> What needs to be done: Word for word, copy out the data below, omitting pictures.

The data: Begin

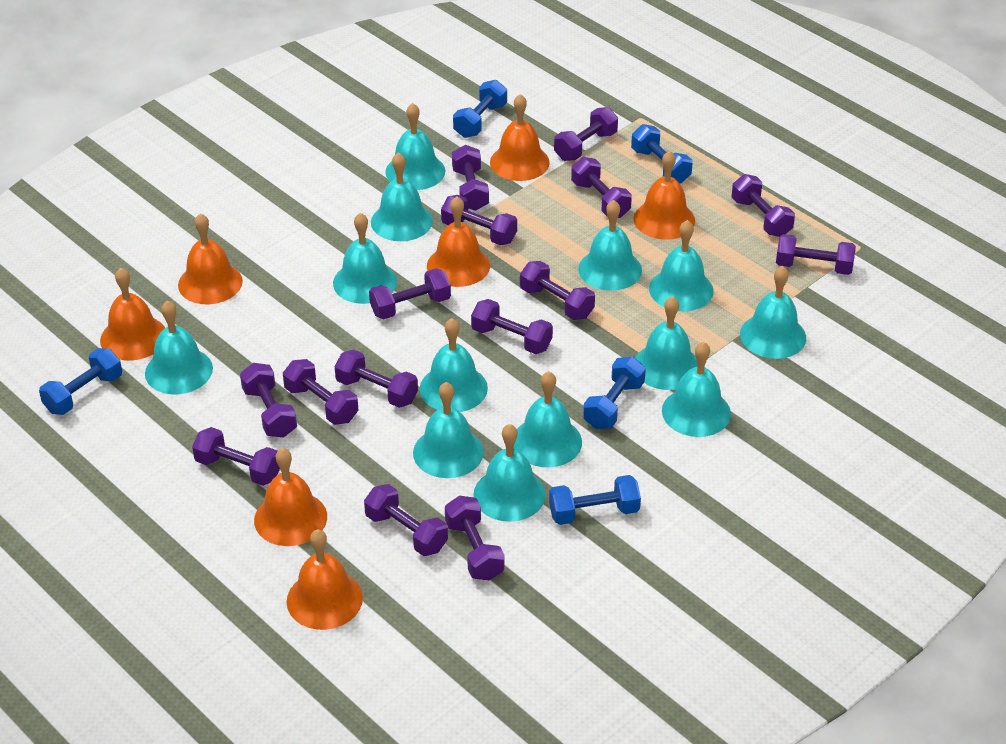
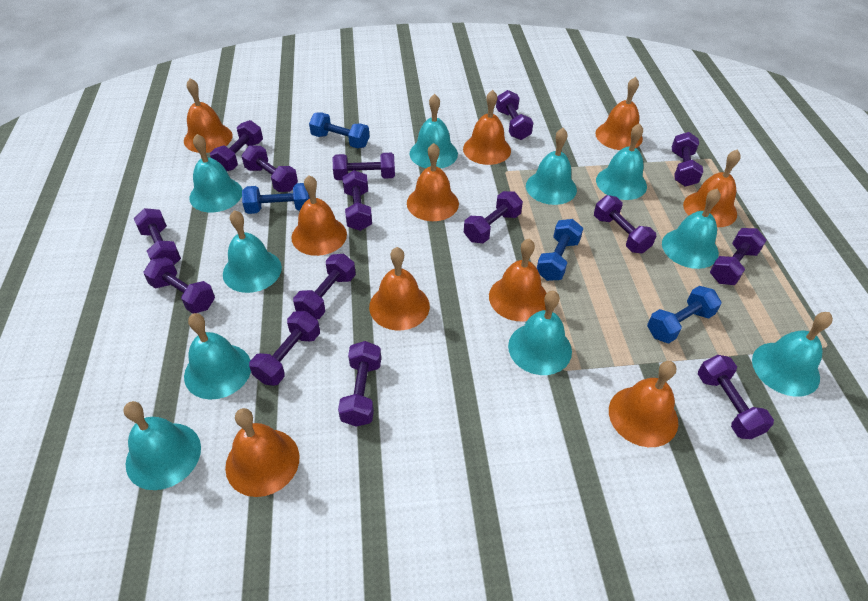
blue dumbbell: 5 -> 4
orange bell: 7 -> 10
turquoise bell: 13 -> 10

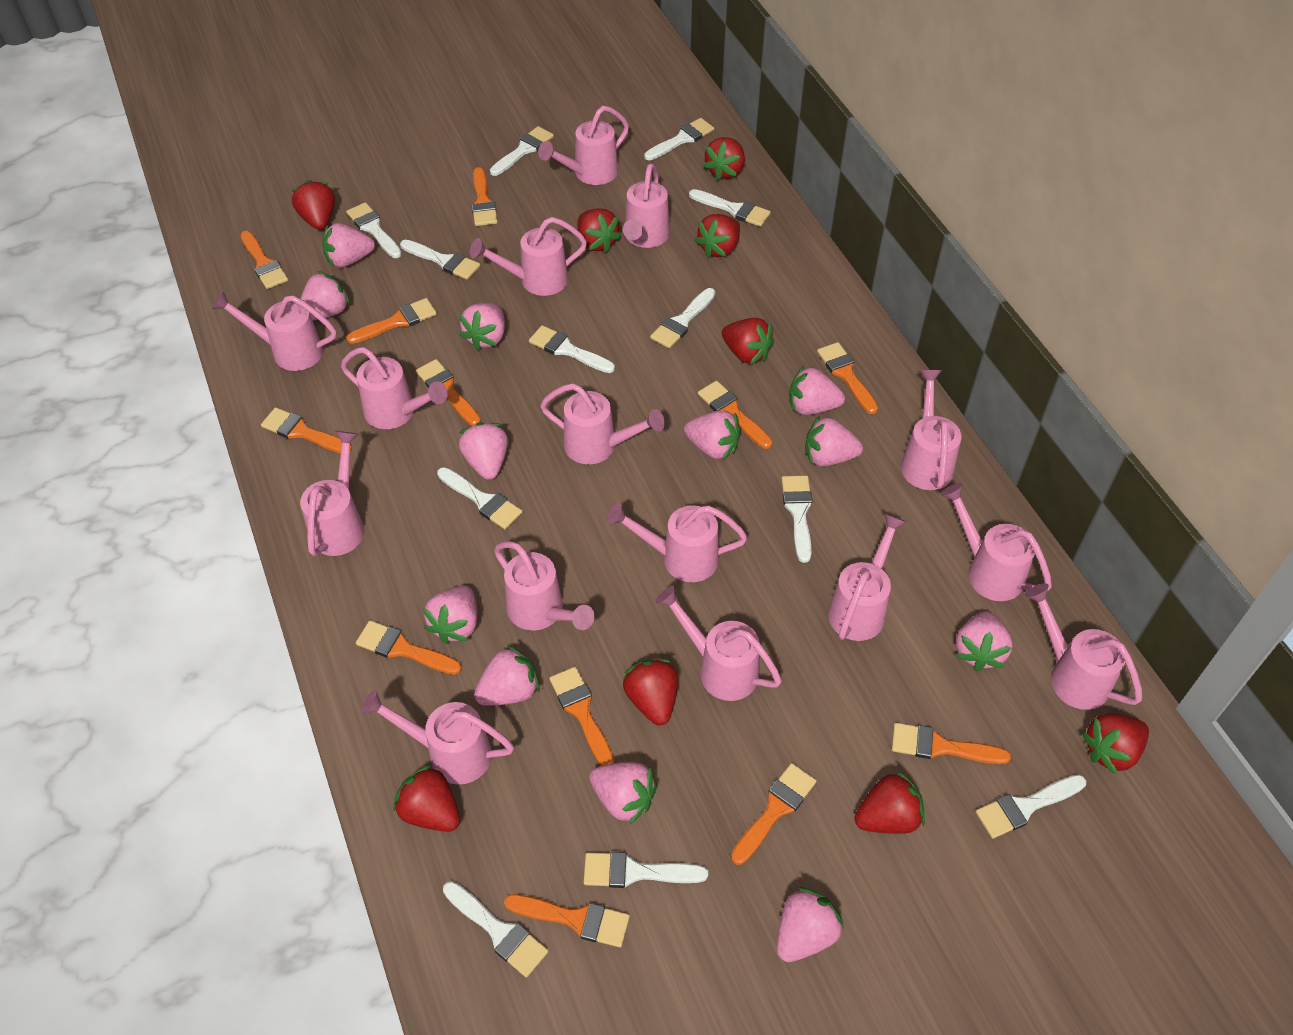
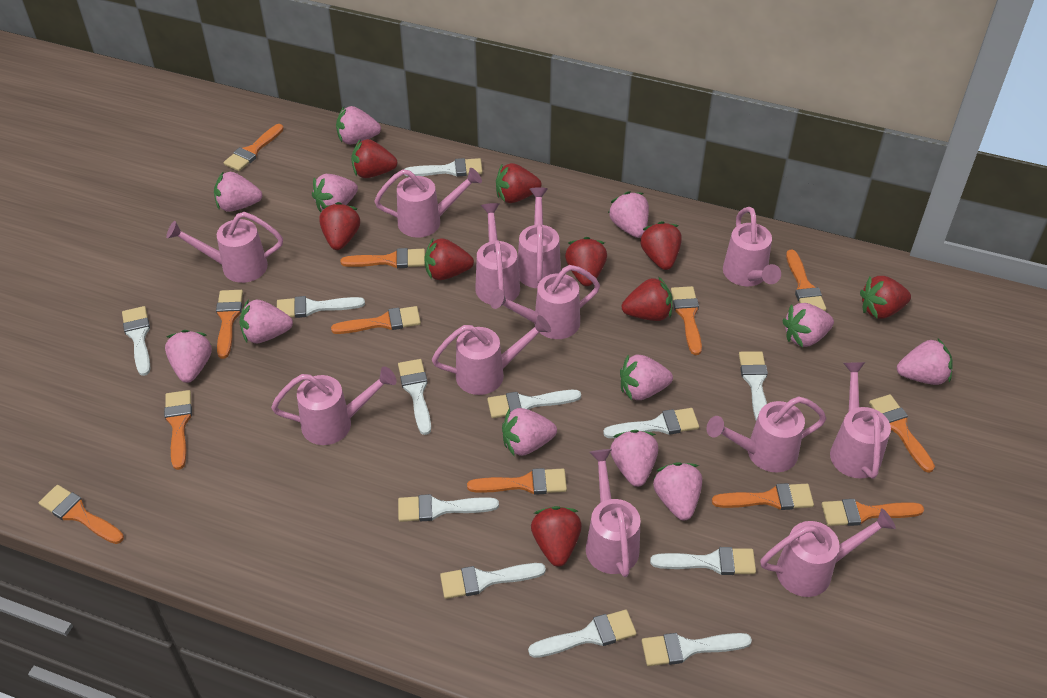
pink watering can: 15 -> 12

The data: End

> Exercise response:
blue dumbbell: 5 -> 4
orange bell: 7 -> 10
turquoise bell: 13 -> 10

pink watering can: 15 -> 12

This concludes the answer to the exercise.